PROBLEM.
Only the records, exactly as written, belong in the answer; pictures do not.

AVAILABLE RECORDS.
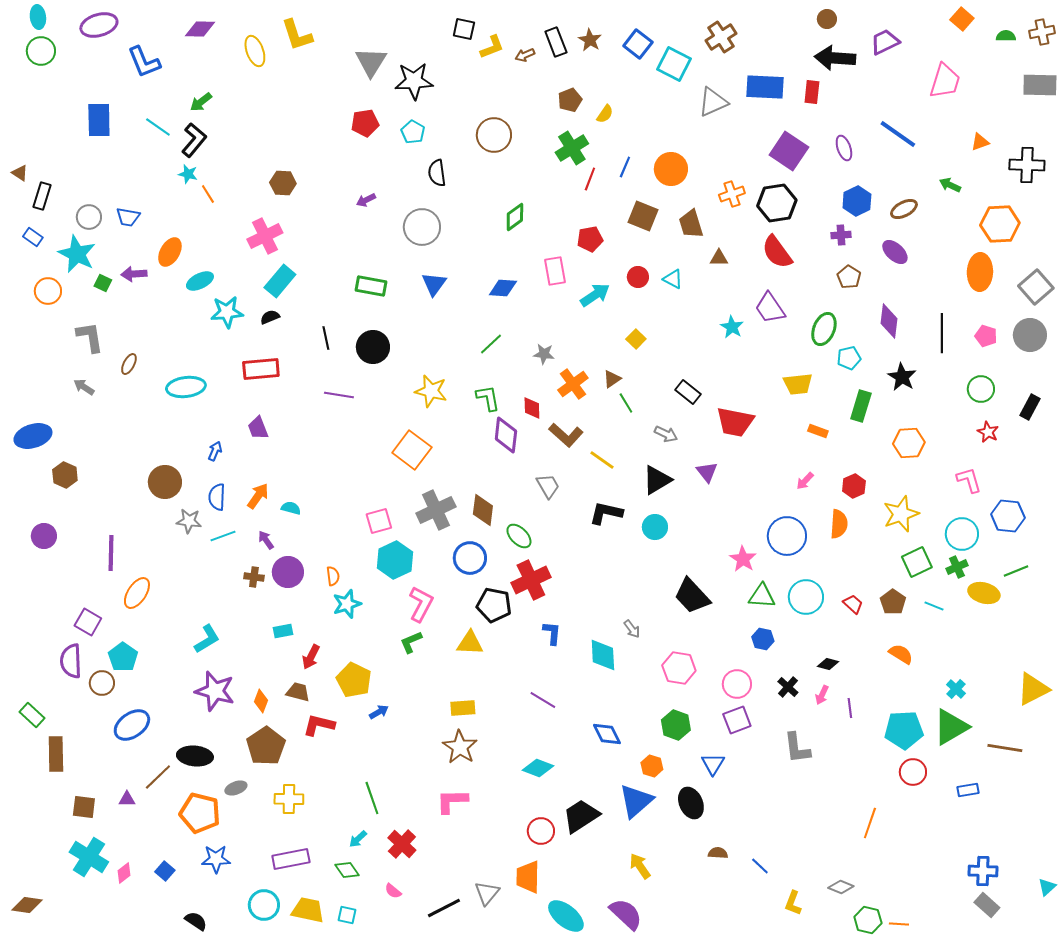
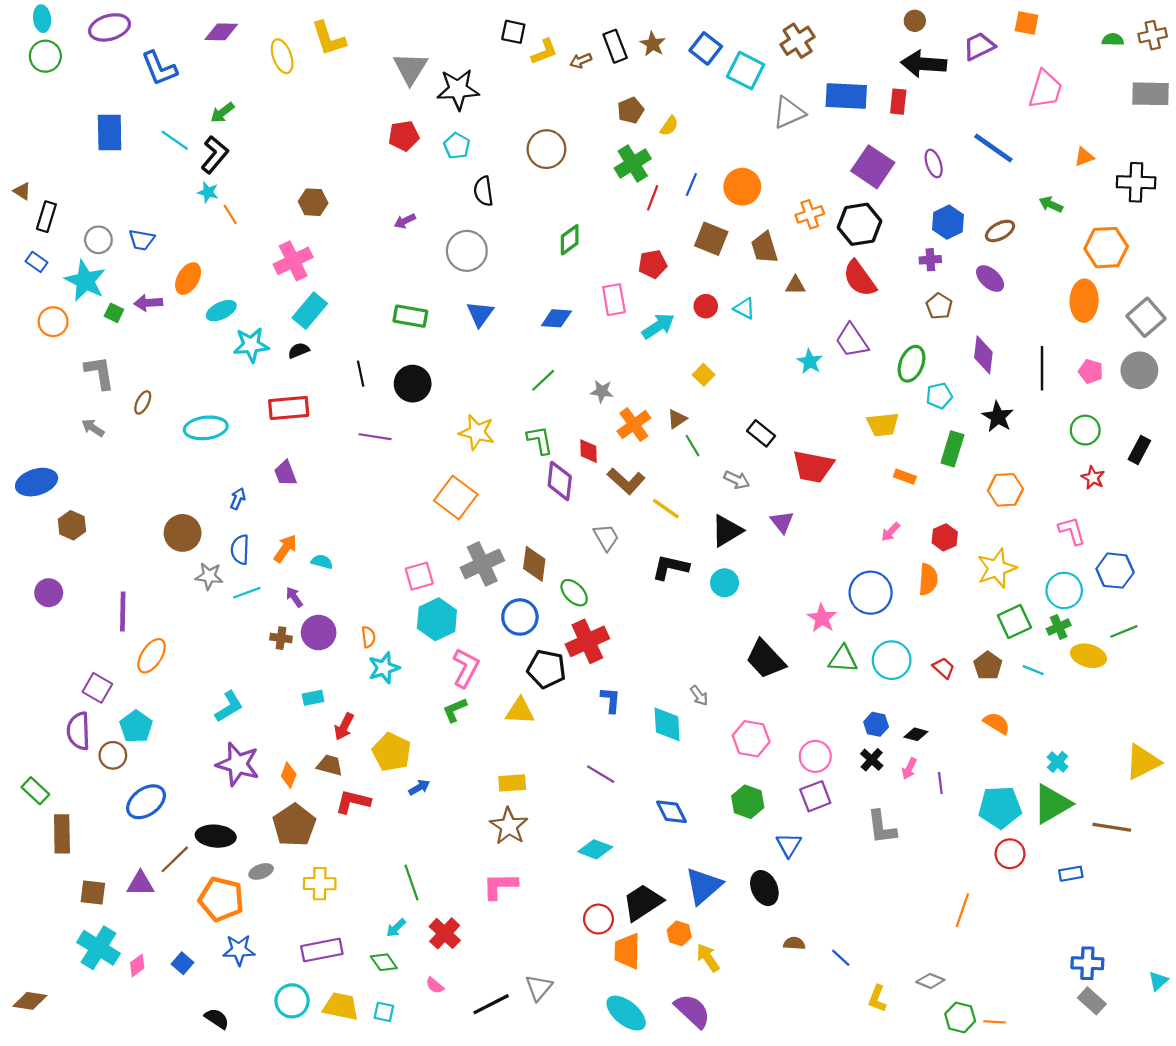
orange square: (962, 19) -> (1027, 23), moved, turned -30
blue hexagon: (763, 639) -> (876, 724), moved
orange hexagon: (652, 766) -> (679, 933), moved
purple triangle: (127, 799) -> (140, 884), size x1.5
orange trapezoid: (528, 877) -> (627, 951), moved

ANSWER SPACE.
orange square: (962, 19) -> (1027, 23), moved, turned -30
blue hexagon: (763, 639) -> (876, 724), moved
orange hexagon: (652, 766) -> (679, 933), moved
purple triangle: (127, 799) -> (140, 884), size x1.5
orange trapezoid: (528, 877) -> (627, 951), moved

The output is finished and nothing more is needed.